Exercise prompt:
The records must be returned word for word.

Records for processing:
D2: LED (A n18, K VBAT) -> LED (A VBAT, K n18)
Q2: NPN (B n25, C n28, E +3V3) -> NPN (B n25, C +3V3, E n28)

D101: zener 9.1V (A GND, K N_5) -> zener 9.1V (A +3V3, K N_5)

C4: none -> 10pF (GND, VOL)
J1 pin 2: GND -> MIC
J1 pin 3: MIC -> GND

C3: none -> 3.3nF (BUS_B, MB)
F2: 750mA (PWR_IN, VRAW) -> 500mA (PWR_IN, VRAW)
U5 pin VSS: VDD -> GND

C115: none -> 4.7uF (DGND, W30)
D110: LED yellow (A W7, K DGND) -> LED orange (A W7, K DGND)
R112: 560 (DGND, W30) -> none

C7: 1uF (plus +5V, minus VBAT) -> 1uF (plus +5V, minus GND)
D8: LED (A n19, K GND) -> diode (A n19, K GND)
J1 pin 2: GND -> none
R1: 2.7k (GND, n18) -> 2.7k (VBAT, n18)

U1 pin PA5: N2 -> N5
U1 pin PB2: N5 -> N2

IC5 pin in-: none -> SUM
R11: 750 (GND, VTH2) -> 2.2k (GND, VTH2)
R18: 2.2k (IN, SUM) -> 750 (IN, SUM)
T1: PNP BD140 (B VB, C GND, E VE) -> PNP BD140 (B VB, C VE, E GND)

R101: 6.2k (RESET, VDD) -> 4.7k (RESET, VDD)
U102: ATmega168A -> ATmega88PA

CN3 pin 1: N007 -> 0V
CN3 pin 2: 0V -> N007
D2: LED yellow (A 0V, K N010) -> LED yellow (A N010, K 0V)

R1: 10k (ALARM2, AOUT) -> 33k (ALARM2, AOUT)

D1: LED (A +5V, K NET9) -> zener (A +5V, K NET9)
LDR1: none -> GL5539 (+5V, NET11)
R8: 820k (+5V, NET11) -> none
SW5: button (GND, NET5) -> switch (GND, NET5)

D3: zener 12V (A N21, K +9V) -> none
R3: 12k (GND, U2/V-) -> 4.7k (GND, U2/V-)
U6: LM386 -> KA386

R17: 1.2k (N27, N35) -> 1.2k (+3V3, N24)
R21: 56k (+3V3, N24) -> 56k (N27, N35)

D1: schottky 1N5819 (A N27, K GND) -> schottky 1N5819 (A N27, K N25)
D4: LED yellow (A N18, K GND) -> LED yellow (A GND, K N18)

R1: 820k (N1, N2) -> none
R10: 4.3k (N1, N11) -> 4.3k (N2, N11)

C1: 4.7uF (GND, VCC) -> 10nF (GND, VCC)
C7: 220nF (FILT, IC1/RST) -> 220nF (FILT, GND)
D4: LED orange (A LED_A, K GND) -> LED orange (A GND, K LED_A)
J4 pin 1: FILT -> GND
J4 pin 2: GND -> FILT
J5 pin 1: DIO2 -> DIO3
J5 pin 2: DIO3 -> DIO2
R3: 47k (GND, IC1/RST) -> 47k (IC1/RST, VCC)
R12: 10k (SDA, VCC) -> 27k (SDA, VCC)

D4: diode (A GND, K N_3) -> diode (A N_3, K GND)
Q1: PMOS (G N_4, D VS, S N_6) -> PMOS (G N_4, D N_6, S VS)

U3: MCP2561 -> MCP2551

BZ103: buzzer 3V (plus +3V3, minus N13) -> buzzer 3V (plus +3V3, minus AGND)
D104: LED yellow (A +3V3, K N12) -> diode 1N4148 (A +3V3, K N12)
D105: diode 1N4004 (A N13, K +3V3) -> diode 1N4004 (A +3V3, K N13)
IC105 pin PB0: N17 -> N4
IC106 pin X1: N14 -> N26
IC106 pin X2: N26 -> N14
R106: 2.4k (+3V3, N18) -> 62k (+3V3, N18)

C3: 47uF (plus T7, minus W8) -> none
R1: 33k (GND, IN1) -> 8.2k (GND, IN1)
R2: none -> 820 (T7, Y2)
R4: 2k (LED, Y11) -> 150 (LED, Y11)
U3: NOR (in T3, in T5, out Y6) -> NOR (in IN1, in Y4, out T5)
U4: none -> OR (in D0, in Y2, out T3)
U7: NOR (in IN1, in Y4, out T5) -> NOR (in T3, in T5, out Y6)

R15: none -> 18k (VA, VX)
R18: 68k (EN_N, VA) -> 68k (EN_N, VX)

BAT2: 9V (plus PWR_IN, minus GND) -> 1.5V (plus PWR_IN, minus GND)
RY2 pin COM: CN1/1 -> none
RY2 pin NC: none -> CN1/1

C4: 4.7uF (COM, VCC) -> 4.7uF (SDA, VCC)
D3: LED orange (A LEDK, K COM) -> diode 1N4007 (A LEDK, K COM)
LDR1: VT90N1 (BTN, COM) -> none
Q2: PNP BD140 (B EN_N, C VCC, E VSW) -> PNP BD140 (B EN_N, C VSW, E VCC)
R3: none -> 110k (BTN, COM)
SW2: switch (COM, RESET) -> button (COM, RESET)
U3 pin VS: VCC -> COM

Exercise answer:
D2: LED (A n18, K VBAT) -> LED (A VBAT, K n18)
Q2: NPN (B n25, C n28, E +3V3) -> NPN (B n25, C +3V3, E n28)

D101: zener 9.1V (A GND, K N_5) -> zener 9.1V (A +3V3, K N_5)

C4: none -> 10pF (GND, VOL)
J1 pin 2: GND -> MIC
J1 pin 3: MIC -> GND

C3: none -> 3.3nF (BUS_B, MB)
F2: 750mA (PWR_IN, VRAW) -> 500mA (PWR_IN, VRAW)
U5 pin VSS: VDD -> GND

C115: none -> 4.7uF (DGND, W30)
D110: LED yellow (A W7, K DGND) -> LED orange (A W7, K DGND)
R112: 560 (DGND, W30) -> none

C7: 1uF (plus +5V, minus VBAT) -> 1uF (plus +5V, minus GND)
D8: LED (A n19, K GND) -> diode (A n19, K GND)
J1 pin 2: GND -> none
R1: 2.7k (GND, n18) -> 2.7k (VBAT, n18)

U1 pin PA5: N2 -> N5
U1 pin PB2: N5 -> N2

IC5 pin in-: none -> SUM
R11: 750 (GND, VTH2) -> 2.2k (GND, VTH2)
R18: 2.2k (IN, SUM) -> 750 (IN, SUM)
T1: PNP BD140 (B VB, C GND, E VE) -> PNP BD140 (B VB, C VE, E GND)

R101: 6.2k (RESET, VDD) -> 4.7k (RESET, VDD)
U102: ATmega168A -> ATmega88PA

CN3 pin 1: N007 -> 0V
CN3 pin 2: 0V -> N007
D2: LED yellow (A 0V, K N010) -> LED yellow (A N010, K 0V)

R1: 10k (ALARM2, AOUT) -> 33k (ALARM2, AOUT)

D1: LED (A +5V, K NET9) -> zener (A +5V, K NET9)
LDR1: none -> GL5539 (+5V, NET11)
R8: 820k (+5V, NET11) -> none
SW5: button (GND, NET5) -> switch (GND, NET5)

D3: zener 12V (A N21, K +9V) -> none
R3: 12k (GND, U2/V-) -> 4.7k (GND, U2/V-)
U6: LM386 -> KA386

R17: 1.2k (N27, N35) -> 1.2k (+3V3, N24)
R21: 56k (+3V3, N24) -> 56k (N27, N35)

D1: schottky 1N5819 (A N27, K GND) -> schottky 1N5819 (A N27, K N25)
D4: LED yellow (A N18, K GND) -> LED yellow (A GND, K N18)

R1: 820k (N1, N2) -> none
R10: 4.3k (N1, N11) -> 4.3k (N2, N11)

C1: 4.7uF (GND, VCC) -> 10nF (GND, VCC)
C7: 220nF (FILT, IC1/RST) -> 220nF (FILT, GND)
D4: LED orange (A LED_A, K GND) -> LED orange (A GND, K LED_A)
J4 pin 1: FILT -> GND
J4 pin 2: GND -> FILT
J5 pin 1: DIO2 -> DIO3
J5 pin 2: DIO3 -> DIO2
R3: 47k (GND, IC1/RST) -> 47k (IC1/RST, VCC)
R12: 10k (SDA, VCC) -> 27k (SDA, VCC)

D4: diode (A GND, K N_3) -> diode (A N_3, K GND)
Q1: PMOS (G N_4, D VS, S N_6) -> PMOS (G N_4, D N_6, S VS)

U3: MCP2561 -> MCP2551

BZ103: buzzer 3V (plus +3V3, minus N13) -> buzzer 3V (plus +3V3, minus AGND)
D104: LED yellow (A +3V3, K N12) -> diode 1N4148 (A +3V3, K N12)
D105: diode 1N4004 (A N13, K +3V3) -> diode 1N4004 (A +3V3, K N13)
IC105 pin PB0: N17 -> N4
IC106 pin X1: N14 -> N26
IC106 pin X2: N26 -> N14
R106: 2.4k (+3V3, N18) -> 62k (+3V3, N18)

C3: 47uF (plus T7, minus W8) -> none
R1: 33k (GND, IN1) -> 8.2k (GND, IN1)
R2: none -> 820 (T7, Y2)
R4: 2k (LED, Y11) -> 150 (LED, Y11)
U3: NOR (in T3, in T5, out Y6) -> NOR (in IN1, in Y4, out T5)
U4: none -> OR (in D0, in Y2, out T3)
U7: NOR (in IN1, in Y4, out T5) -> NOR (in T3, in T5, out Y6)

R15: none -> 18k (VA, VX)
R18: 68k (EN_N, VA) -> 68k (EN_N, VX)

BAT2: 9V (plus PWR_IN, minus GND) -> 1.5V (plus PWR_IN, minus GND)
RY2 pin COM: CN1/1 -> none
RY2 pin NC: none -> CN1/1

C4: 4.7uF (COM, VCC) -> 4.7uF (SDA, VCC)
D3: LED orange (A LEDK, K COM) -> diode 1N4007 (A LEDK, K COM)
LDR1: VT90N1 (BTN, COM) -> none
Q2: PNP BD140 (B EN_N, C VCC, E VSW) -> PNP BD140 (B EN_N, C VSW, E VCC)
R3: none -> 110k (BTN, COM)
SW2: switch (COM, RESET) -> button (COM, RESET)
U3 pin VS: VCC -> COM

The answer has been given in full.